**Goal of the exercise**. Among the records that follow, set down only the lines from the one containing "orange circle: moved 17 px left, 12 px down" to the one containing "cyan triangle: moved 3 px down", both included, exactly.

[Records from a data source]
● ● ● ●
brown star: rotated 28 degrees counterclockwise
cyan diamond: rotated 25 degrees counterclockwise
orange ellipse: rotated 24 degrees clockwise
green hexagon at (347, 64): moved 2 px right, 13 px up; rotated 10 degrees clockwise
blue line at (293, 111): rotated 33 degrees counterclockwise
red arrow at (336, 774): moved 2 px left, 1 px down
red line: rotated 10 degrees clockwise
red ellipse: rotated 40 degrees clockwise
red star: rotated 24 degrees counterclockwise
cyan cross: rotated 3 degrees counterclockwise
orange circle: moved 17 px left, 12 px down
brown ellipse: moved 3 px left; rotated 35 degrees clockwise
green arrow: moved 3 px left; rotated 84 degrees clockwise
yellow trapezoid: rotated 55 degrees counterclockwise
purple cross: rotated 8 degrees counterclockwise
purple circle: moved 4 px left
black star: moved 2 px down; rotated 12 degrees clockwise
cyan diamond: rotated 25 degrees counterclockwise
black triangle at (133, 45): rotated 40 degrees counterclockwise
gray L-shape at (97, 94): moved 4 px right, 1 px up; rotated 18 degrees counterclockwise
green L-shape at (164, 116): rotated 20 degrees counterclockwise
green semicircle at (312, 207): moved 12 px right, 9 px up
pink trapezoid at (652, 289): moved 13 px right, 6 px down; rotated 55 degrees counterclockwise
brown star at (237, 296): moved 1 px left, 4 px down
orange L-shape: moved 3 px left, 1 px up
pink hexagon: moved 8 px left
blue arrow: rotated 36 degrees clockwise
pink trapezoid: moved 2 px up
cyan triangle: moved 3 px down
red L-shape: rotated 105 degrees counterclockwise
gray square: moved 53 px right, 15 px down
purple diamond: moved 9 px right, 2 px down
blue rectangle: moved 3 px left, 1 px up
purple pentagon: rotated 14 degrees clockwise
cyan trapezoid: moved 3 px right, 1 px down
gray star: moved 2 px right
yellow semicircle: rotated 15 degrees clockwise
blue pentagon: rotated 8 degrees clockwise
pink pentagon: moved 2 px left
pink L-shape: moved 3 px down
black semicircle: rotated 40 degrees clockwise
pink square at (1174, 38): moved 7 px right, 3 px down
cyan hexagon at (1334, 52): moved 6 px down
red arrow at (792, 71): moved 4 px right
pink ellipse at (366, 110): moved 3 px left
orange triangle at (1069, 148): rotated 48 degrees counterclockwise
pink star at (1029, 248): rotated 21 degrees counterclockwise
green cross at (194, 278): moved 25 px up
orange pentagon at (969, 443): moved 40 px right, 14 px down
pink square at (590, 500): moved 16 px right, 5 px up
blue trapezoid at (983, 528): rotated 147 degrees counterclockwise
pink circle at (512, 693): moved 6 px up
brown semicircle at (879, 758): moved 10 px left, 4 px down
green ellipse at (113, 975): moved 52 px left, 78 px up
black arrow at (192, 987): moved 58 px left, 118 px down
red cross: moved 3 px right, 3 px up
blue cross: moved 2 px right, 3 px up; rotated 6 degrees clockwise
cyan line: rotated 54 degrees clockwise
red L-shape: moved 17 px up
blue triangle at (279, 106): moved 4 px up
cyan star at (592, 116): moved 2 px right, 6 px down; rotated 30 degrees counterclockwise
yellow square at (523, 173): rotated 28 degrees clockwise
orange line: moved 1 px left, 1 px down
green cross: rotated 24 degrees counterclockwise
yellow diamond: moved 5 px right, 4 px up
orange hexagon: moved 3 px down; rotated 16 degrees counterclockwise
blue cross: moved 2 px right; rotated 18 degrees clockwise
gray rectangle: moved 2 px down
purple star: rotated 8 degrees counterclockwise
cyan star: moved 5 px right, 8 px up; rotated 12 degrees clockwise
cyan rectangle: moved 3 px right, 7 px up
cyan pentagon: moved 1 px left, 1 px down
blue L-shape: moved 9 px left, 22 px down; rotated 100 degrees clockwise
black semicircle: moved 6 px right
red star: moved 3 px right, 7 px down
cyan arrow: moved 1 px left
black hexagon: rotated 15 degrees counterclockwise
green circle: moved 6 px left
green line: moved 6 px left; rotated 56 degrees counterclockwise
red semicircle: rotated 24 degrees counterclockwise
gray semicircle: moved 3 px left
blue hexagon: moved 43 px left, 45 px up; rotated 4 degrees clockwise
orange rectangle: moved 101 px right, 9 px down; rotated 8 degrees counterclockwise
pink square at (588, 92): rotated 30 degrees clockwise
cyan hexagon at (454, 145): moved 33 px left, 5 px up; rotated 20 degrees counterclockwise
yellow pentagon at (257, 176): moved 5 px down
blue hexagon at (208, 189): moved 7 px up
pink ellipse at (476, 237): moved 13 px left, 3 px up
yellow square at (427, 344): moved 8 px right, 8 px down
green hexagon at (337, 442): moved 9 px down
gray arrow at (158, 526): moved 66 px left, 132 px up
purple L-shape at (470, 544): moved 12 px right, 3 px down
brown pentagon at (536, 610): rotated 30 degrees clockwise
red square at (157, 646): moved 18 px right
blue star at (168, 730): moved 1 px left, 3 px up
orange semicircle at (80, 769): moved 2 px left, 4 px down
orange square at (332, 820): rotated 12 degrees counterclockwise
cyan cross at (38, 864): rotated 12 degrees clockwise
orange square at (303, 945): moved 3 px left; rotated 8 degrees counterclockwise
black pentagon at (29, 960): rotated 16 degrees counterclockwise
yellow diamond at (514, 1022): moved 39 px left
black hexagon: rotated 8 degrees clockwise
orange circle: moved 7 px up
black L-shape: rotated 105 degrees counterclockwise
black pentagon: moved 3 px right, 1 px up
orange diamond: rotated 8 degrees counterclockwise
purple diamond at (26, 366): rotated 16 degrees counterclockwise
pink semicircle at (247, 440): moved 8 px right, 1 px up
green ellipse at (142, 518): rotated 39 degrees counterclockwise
● ● ● ●
**Output below**.
orange circle: moved 17 px left, 12 px down
brown ellipse: moved 3 px left; rotated 35 degrees clockwise
green arrow: moved 3 px left; rotated 84 degrees clockwise
yellow trapezoid: rotated 55 degrees counterclockwise
purple cross: rotated 8 degrees counterclockwise
purple circle: moved 4 px left
black star: moved 2 px down; rotated 12 degrees clockwise
cyan diamond: rotated 25 degrees counterclockwise
black triangle at (133, 45): rotated 40 degrees counterclockwise
gray L-shape at (97, 94): moved 4 px right, 1 px up; rotated 18 degrees counterclockwise
green L-shape at (164, 116): rotated 20 degrees counterclockwise
green semicircle at (312, 207): moved 12 px right, 9 px up
pink trapezoid at (652, 289): moved 13 px right, 6 px down; rotated 55 degrees counterclockwise
brown star at (237, 296): moved 1 px left, 4 px down
orange L-shape: moved 3 px left, 1 px up
pink hexagon: moved 8 px left
blue arrow: rotated 36 degrees clockwise
pink trapezoid: moved 2 px up
cyan triangle: moved 3 px down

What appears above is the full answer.